• _What needs to be done_: From the listing below, copy only the lines from the line that contains "R18: 1.2k (+3V3, SCL) -> 1.2k (+3V3, AGND)" to the line that contains "U3 pin E: OPTO -> ISO_E", counting those two lines as part of the copy.

• _Records to process_:
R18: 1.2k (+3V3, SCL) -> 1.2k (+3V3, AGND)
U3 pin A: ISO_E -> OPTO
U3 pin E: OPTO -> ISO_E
---
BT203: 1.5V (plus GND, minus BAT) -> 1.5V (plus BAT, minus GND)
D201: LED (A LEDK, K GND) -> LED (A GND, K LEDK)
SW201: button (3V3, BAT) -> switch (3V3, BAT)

• _Response for this exercise_:
R18: 1.2k (+3V3, SCL) -> 1.2k (+3V3, AGND)
U3 pin A: ISO_E -> OPTO
U3 pin E: OPTO -> ISO_E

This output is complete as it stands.